Version difference data:
#####

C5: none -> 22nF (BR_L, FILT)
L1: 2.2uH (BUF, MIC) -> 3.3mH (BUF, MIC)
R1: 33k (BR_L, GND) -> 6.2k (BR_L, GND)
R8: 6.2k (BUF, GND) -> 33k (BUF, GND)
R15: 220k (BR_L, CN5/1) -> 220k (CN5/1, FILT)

#####

WORK TO BE COMPLETED:
Answer only with the count of lines in the records that include the string "FILT".

SOLUTION FOR THIS EXERCISE:
2